What to do: Copy out all lines of the records in which the word "ended" appears.

Provided entries:
####################

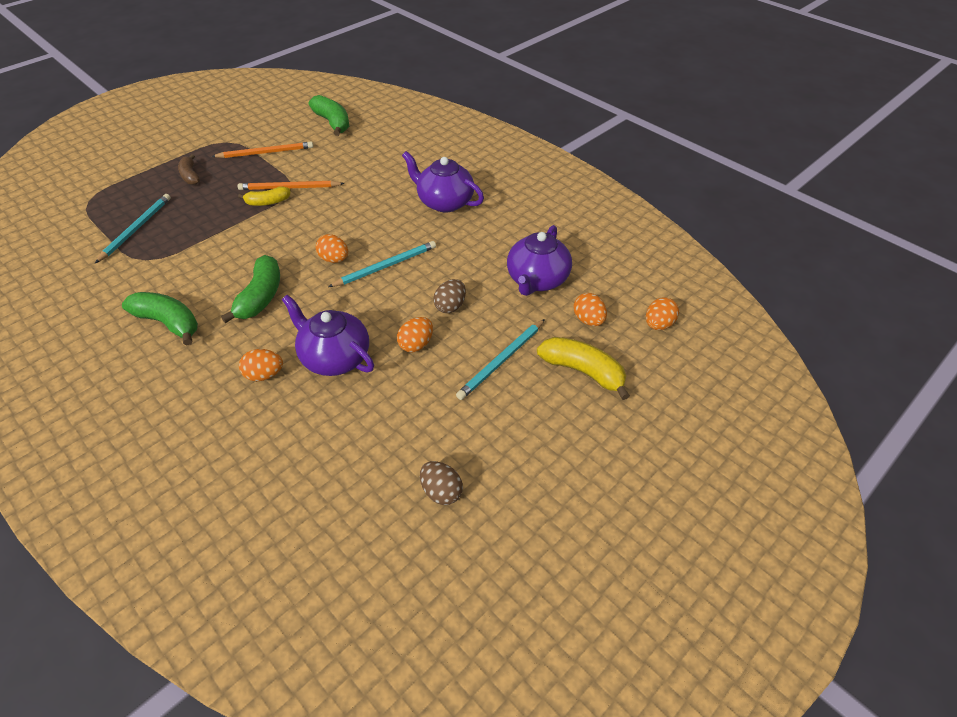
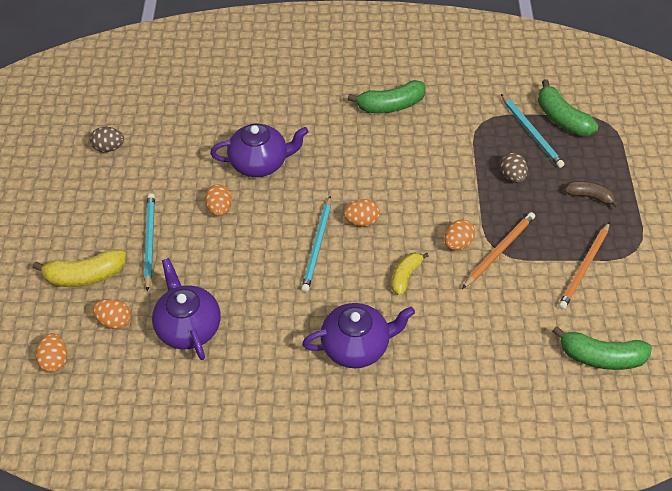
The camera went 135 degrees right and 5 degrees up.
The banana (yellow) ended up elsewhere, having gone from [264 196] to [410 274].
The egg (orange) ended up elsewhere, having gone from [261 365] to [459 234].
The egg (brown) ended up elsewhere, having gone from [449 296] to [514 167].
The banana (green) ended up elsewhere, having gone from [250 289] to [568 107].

####################

Response below:
The banana (yellow) ended up elsewhere, having gone from [264 196] to [410 274].
The egg (orange) ended up elsewhere, having gone from [261 365] to [459 234].
The egg (brown) ended up elsewhere, having gone from [449 296] to [514 167].
The banana (green) ended up elsewhere, having gone from [250 289] to [568 107].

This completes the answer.